What you should do => All of the records below need to be written out exactly, but without the pictures.

Listed records =>
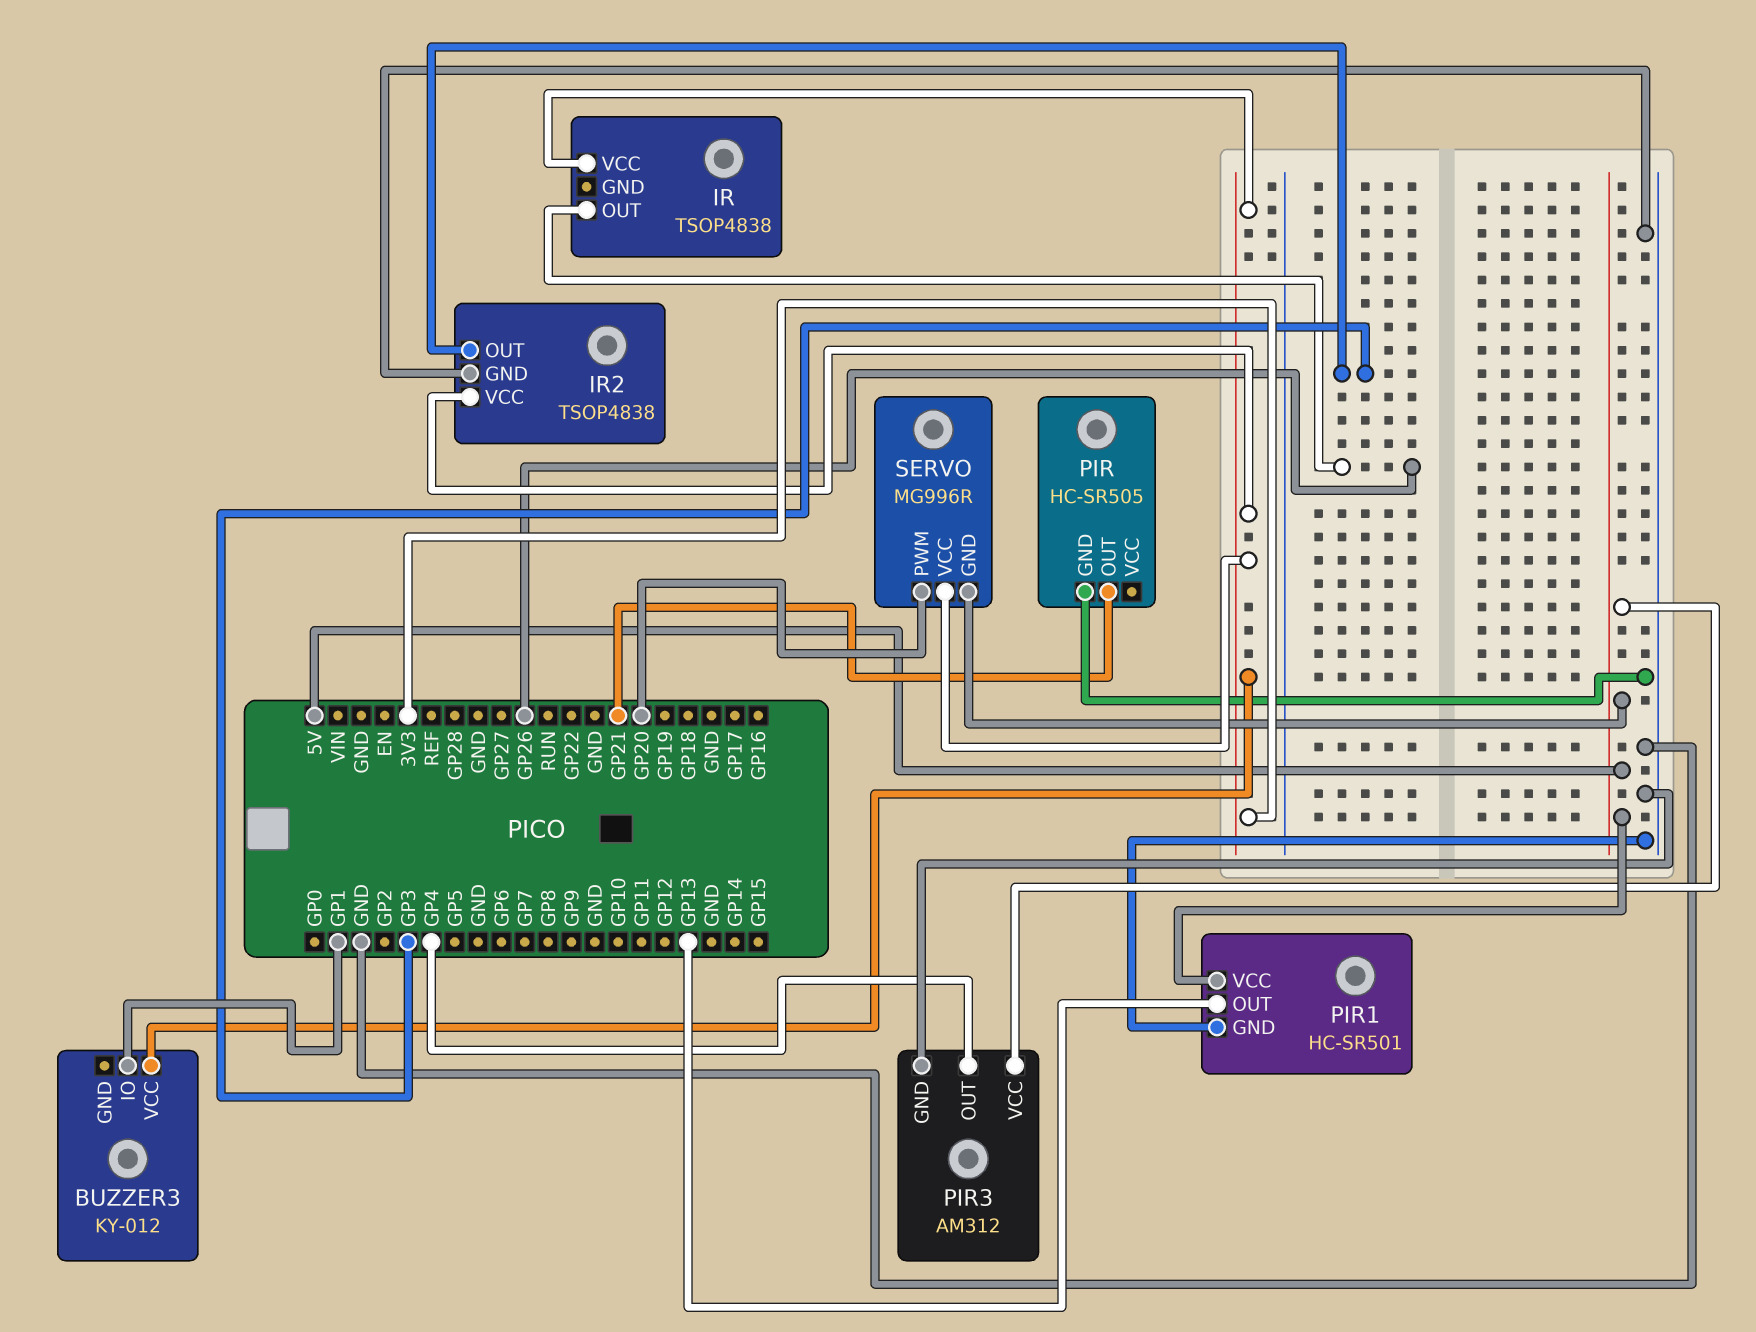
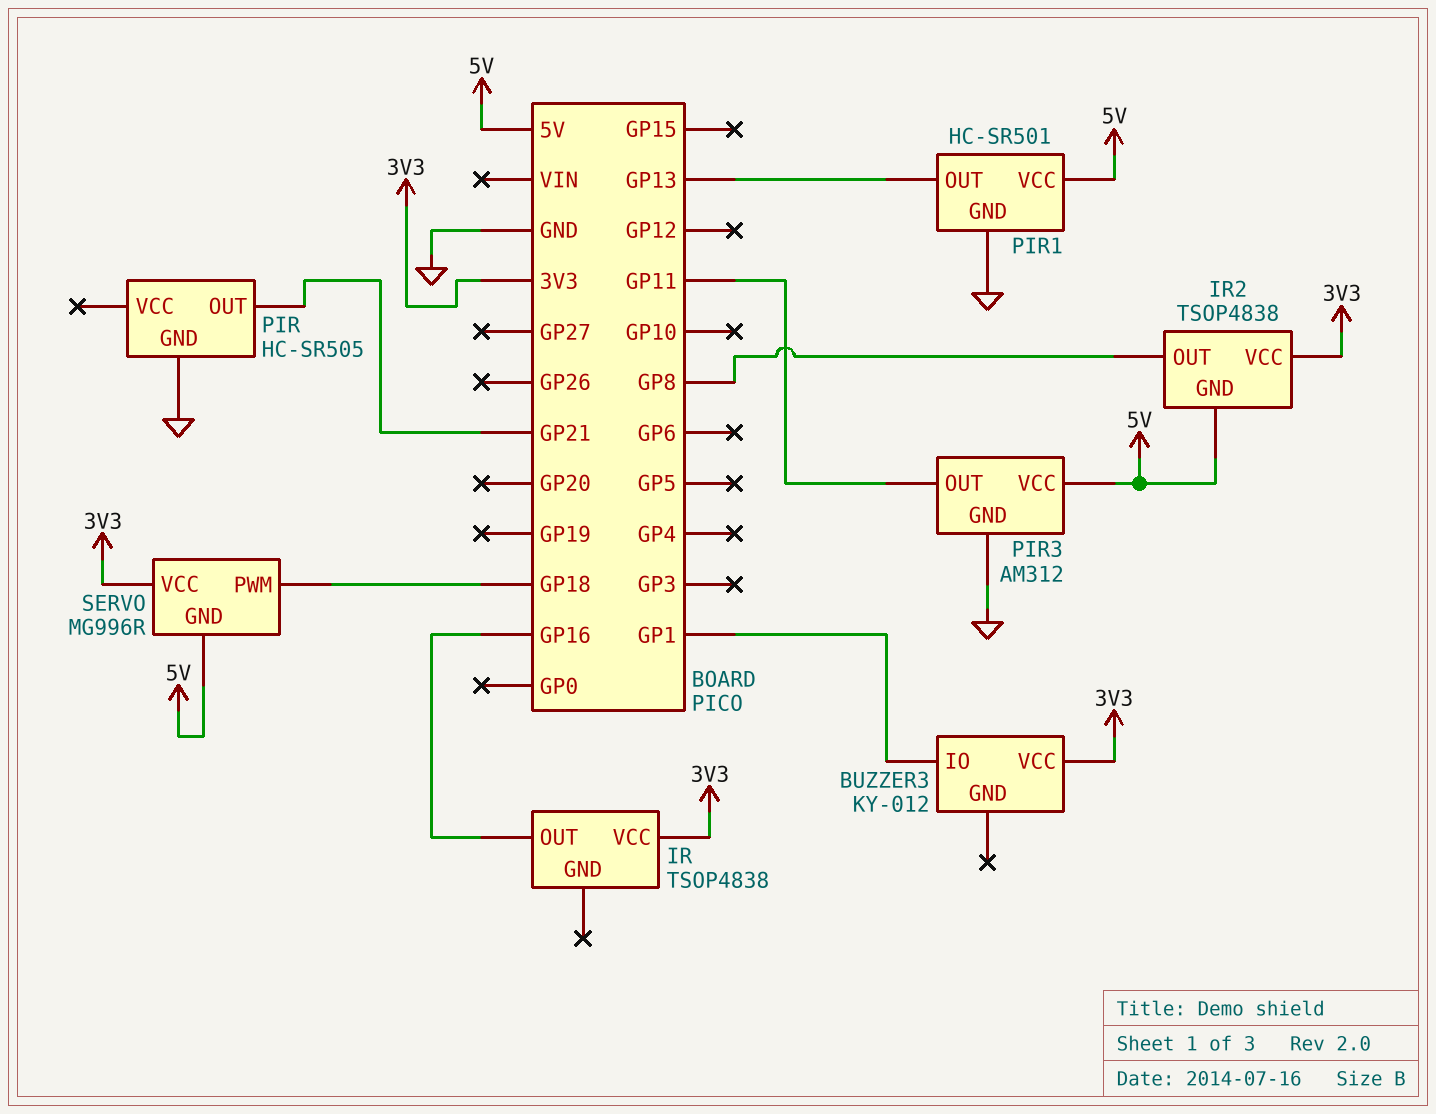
IR pin OUT: GP26 -> GP16
IR2 pin GND: GND -> 5V
IR2 pin OUT: GP3 -> GP8
PIR3 pin OUT: GP4 -> GP11
SERVO pin PWM: GP20 -> GP18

Answer for this exercise =>
IR pin OUT: GP26 -> GP16
IR2 pin GND: GND -> 5V
IR2 pin OUT: GP3 -> GP8
PIR3 pin OUT: GP4 -> GP11
SERVO pin PWM: GP20 -> GP18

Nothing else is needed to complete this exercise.